**Data records:**
▬▬▬▬▬▬

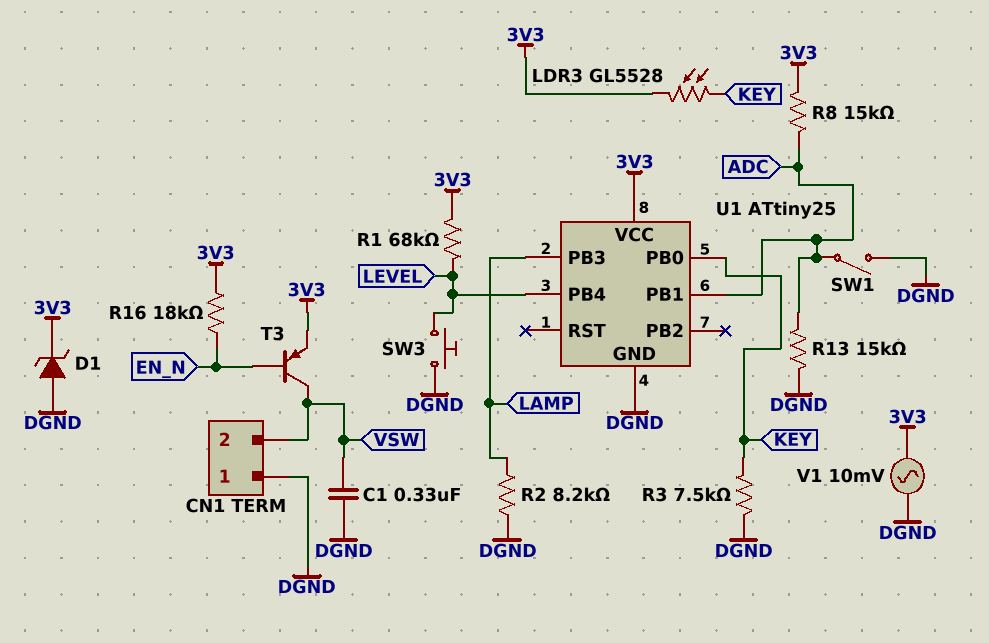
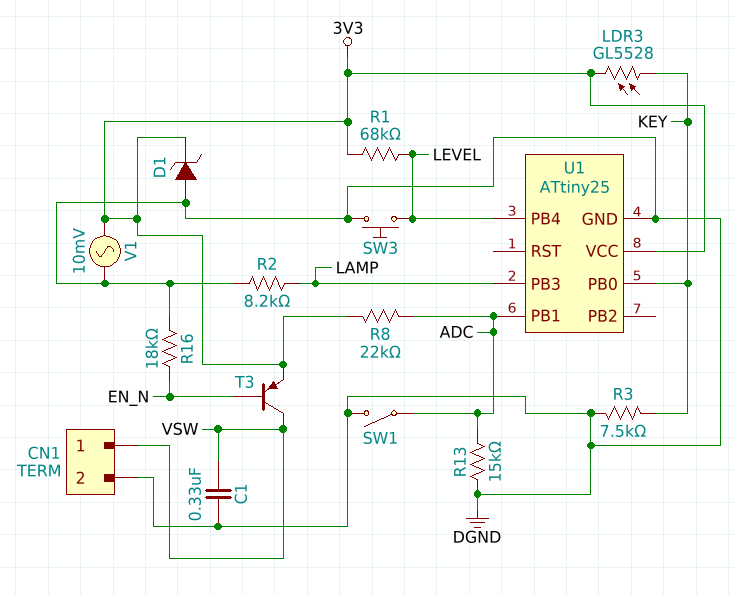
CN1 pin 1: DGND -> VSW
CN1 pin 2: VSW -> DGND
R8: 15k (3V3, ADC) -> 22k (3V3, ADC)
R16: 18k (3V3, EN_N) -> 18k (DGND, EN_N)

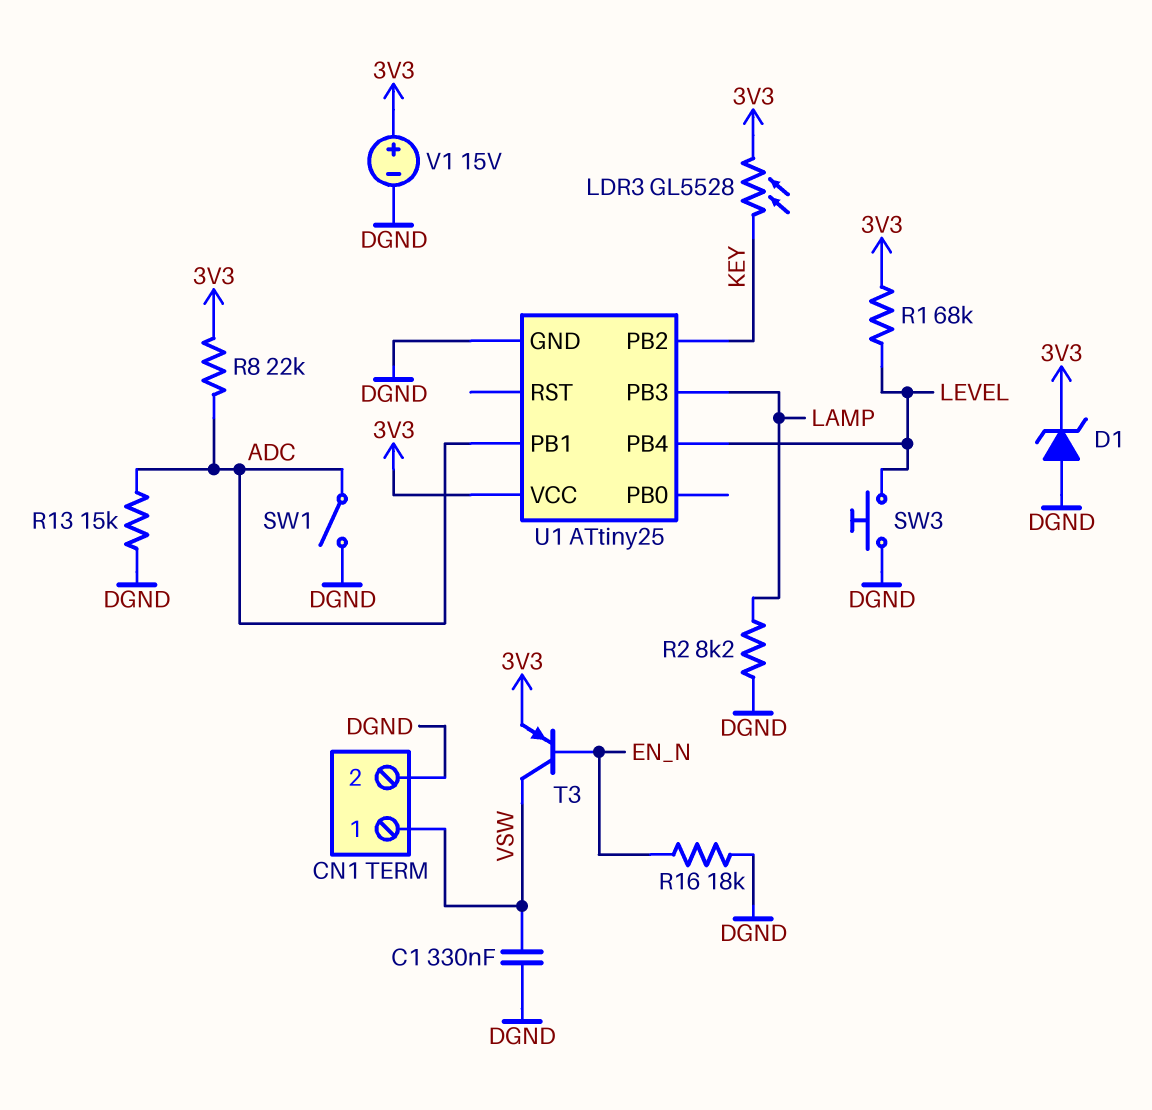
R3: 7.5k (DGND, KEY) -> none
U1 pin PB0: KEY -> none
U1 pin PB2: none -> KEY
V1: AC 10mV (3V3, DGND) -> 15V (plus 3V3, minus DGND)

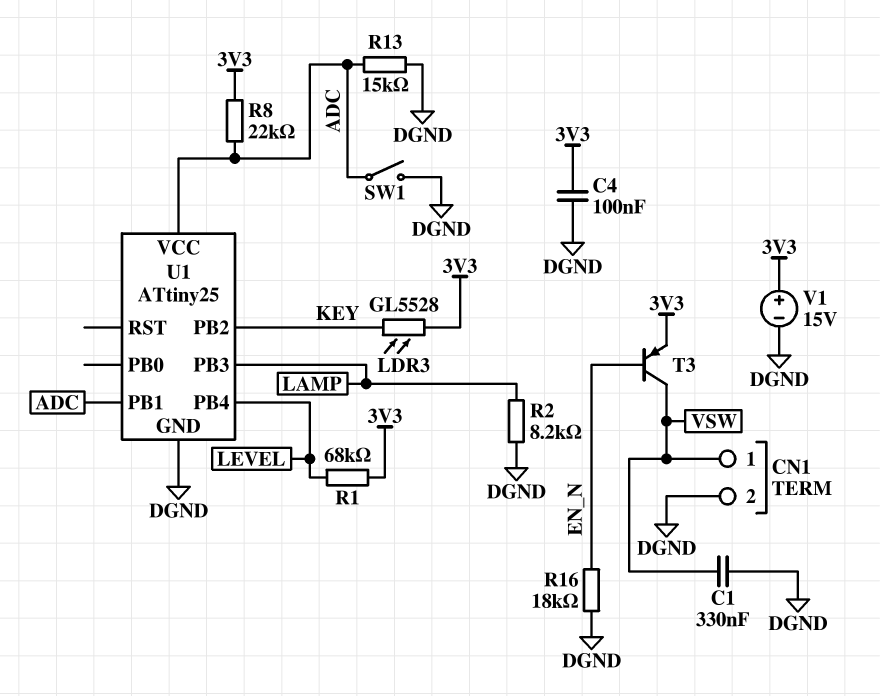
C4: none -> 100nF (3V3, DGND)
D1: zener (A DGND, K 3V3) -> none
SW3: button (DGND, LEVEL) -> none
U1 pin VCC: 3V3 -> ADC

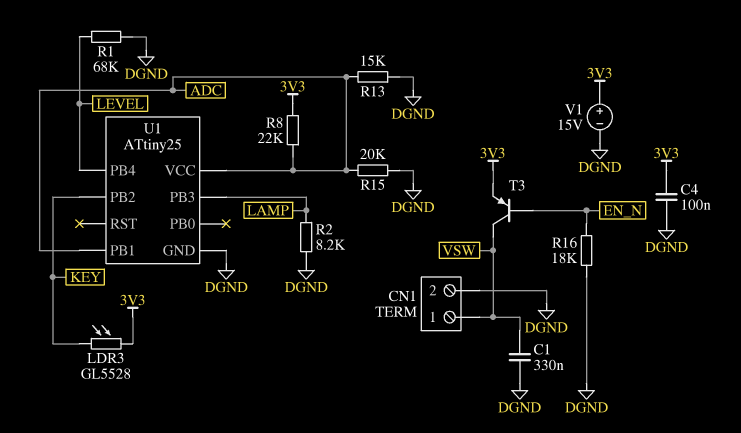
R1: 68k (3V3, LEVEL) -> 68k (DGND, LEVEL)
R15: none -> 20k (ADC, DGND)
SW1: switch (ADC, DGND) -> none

▬▬▬▬▬▬

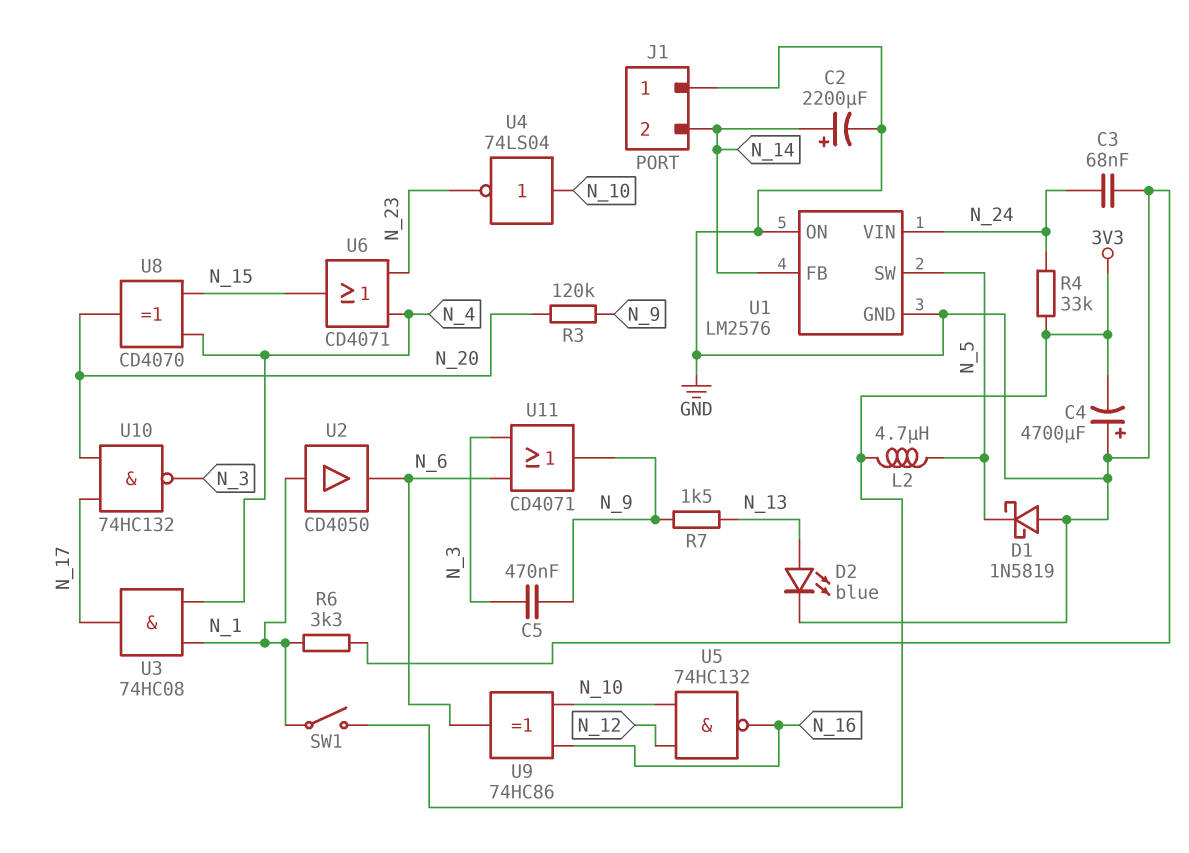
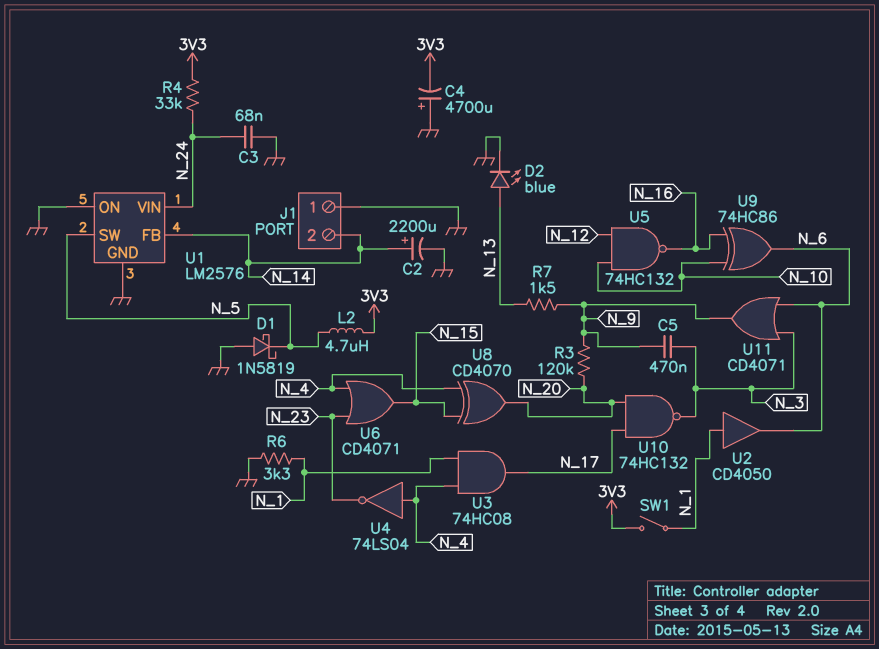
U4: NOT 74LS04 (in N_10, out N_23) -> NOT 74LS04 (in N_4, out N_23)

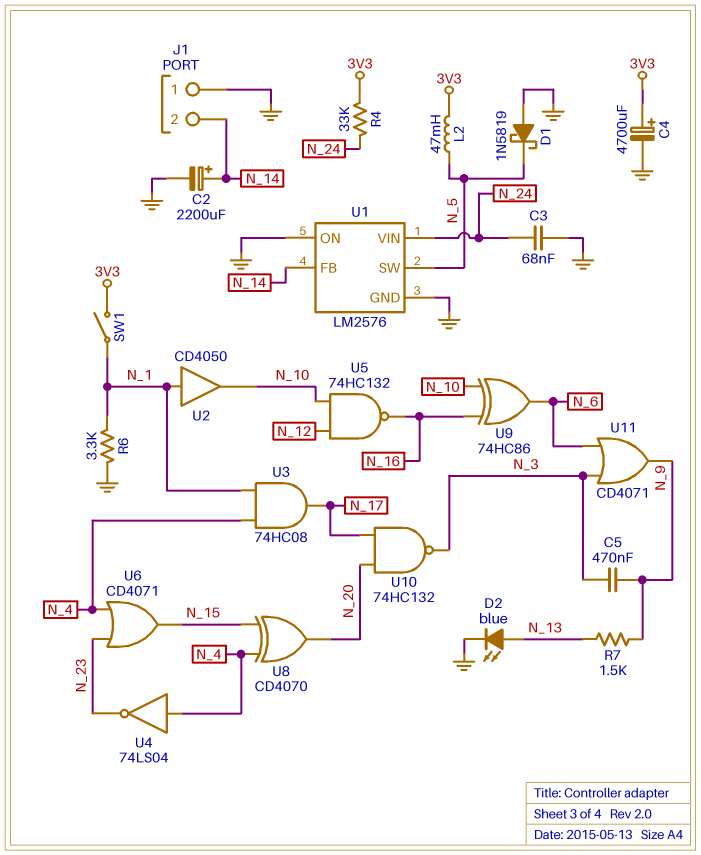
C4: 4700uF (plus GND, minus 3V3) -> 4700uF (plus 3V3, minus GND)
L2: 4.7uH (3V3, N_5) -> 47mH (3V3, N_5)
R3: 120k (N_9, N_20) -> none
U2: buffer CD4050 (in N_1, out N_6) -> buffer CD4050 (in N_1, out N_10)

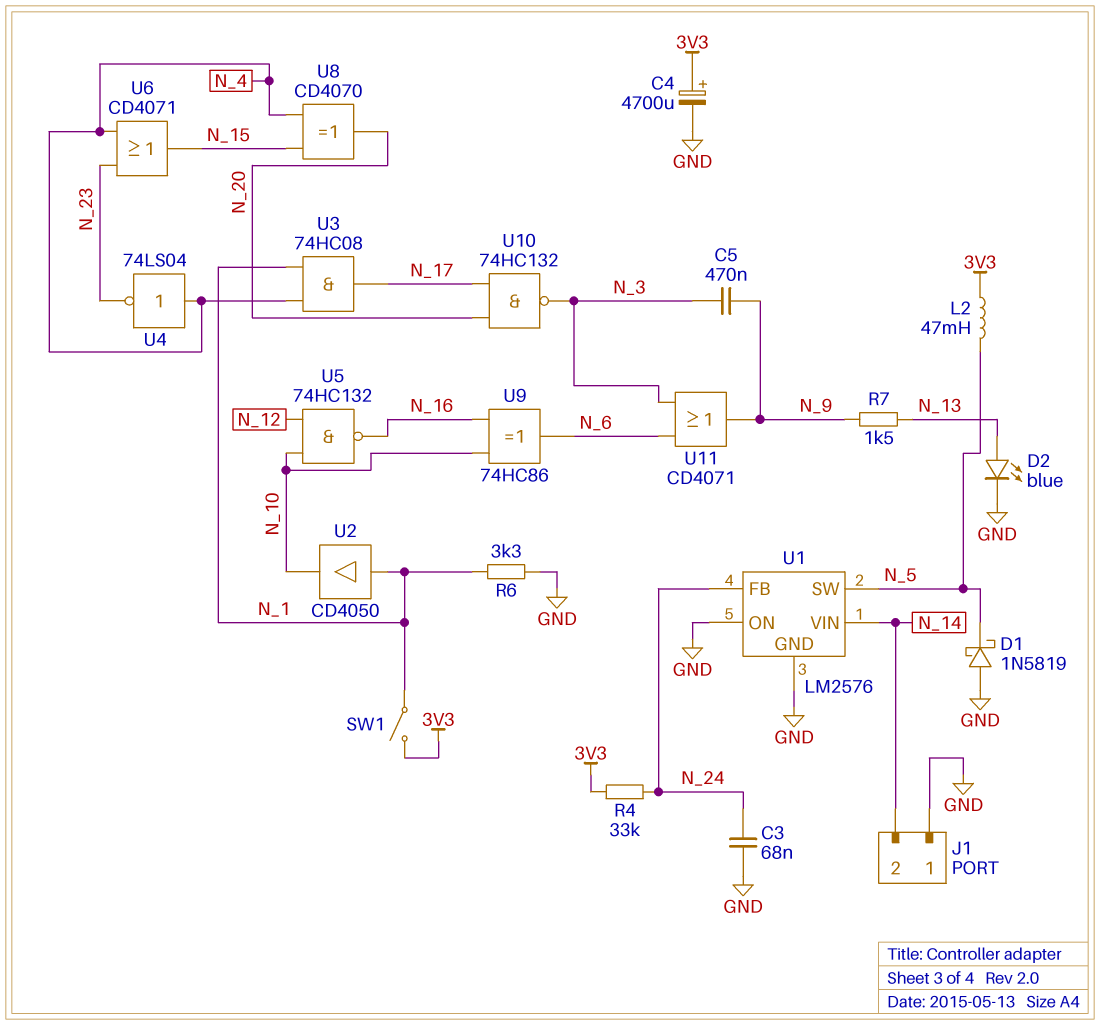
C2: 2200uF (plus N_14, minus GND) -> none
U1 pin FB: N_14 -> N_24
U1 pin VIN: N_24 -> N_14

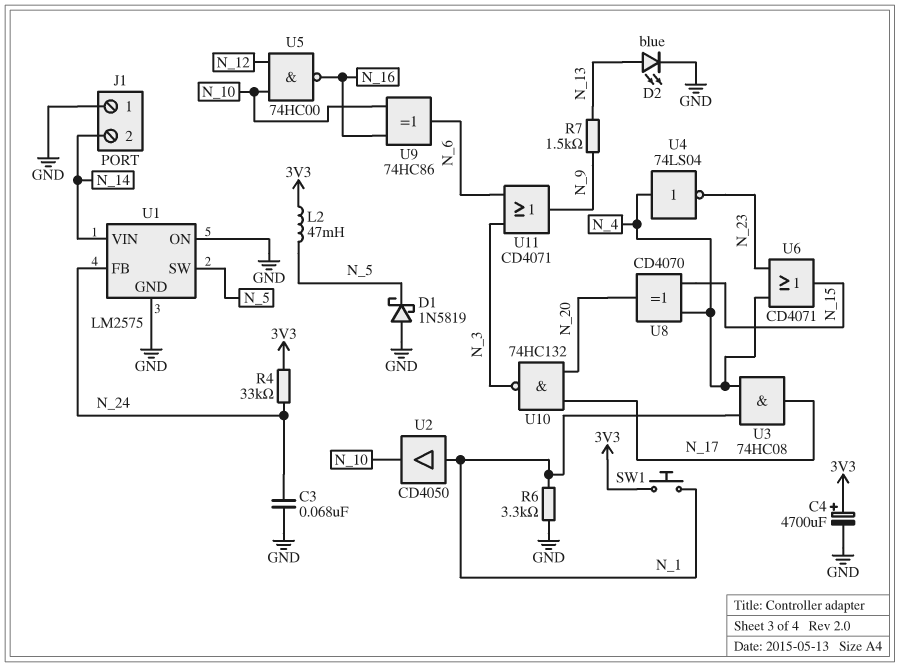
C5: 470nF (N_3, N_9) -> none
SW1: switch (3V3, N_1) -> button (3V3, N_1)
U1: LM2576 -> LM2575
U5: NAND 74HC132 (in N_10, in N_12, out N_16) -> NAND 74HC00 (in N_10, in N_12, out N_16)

▬▬▬▬▬▬

**Problem details:** Respond with the count of lines above holding the string "none", and leave out everything else.

**Task answer:** 11